What is needed
Find every row below that contains the string "This", and copy each one in full.

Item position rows

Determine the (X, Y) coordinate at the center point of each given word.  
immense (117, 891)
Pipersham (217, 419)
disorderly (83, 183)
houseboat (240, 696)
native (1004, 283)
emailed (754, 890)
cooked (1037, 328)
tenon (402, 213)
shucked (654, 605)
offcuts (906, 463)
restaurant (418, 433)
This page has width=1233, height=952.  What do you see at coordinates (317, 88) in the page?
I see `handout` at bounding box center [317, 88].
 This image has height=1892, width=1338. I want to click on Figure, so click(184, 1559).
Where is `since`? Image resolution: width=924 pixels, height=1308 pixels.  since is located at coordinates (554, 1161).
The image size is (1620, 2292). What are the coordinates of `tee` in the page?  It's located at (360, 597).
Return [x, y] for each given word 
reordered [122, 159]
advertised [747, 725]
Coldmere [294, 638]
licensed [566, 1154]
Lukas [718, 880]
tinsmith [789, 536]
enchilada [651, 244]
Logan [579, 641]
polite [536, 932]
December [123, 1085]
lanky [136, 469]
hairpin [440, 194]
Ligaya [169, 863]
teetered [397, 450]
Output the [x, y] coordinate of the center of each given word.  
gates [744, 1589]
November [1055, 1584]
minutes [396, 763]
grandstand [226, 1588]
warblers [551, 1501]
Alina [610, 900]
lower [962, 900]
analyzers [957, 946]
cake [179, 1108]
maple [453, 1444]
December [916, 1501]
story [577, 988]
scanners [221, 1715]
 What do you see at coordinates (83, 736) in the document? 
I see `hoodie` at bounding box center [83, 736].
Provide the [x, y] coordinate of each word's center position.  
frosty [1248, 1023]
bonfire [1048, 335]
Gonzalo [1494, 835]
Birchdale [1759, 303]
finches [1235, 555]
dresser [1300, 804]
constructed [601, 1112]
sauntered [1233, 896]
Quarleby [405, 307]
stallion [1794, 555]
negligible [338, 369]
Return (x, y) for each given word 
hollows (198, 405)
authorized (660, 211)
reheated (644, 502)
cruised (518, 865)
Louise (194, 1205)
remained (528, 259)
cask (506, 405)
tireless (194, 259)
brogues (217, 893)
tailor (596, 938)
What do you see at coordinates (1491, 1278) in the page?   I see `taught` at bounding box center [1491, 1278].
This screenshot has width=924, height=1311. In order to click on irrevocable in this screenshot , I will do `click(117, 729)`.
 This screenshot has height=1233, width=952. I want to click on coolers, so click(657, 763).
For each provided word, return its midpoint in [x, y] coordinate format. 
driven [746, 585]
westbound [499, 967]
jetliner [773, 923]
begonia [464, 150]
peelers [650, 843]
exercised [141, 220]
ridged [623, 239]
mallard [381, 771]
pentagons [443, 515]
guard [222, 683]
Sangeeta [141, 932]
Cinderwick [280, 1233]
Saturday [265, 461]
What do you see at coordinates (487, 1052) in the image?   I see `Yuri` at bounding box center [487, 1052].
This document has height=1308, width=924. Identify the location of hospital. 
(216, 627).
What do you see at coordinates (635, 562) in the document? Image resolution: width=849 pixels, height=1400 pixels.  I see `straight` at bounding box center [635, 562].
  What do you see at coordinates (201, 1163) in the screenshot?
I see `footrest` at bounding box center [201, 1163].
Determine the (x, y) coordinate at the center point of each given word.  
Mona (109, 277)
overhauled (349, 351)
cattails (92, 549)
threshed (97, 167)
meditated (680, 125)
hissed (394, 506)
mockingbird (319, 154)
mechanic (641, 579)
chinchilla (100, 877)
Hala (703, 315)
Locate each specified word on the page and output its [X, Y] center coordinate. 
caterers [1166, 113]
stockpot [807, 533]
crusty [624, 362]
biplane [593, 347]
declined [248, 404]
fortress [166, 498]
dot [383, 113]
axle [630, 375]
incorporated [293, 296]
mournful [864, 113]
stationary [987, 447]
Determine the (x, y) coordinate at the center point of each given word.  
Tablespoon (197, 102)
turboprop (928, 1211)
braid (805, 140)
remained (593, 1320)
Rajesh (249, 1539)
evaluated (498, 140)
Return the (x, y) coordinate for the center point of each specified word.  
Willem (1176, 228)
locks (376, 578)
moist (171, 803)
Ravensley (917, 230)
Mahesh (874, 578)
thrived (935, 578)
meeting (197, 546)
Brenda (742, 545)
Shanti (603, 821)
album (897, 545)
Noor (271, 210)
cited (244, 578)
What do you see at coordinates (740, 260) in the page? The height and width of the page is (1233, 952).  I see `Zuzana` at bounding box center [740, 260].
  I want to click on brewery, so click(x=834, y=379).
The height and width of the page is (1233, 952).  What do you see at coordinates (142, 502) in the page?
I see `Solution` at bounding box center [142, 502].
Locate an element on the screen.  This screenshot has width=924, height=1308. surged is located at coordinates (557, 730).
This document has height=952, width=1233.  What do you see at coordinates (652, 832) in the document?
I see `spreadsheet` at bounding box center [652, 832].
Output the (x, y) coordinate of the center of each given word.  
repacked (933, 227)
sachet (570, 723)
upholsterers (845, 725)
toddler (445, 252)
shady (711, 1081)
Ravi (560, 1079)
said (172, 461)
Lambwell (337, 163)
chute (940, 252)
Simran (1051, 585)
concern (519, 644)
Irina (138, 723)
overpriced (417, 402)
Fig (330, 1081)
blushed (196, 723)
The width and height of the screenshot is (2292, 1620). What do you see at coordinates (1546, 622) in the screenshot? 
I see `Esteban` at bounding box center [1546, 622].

The response
This page has width=1233, height=952.  What do you see at coordinates (317, 88) in the page?
 This image has height=1892, width=1338. I want to click on Figure, so click(184, 1559).
This screenshot has width=924, height=1311. In order to click on irrevocable in this screenshot , I will do `click(117, 729)`.
 This screenshot has height=1233, width=952. I want to click on coolers, so click(657, 763).
This document has height=1308, width=924. Identify the location of hospital. 
Locate an element on the screen.  This screenshot has width=924, height=1308. surged is located at coordinates (557, 730).
This document has height=952, width=1233.  What do you see at coordinates (652, 832) in the document?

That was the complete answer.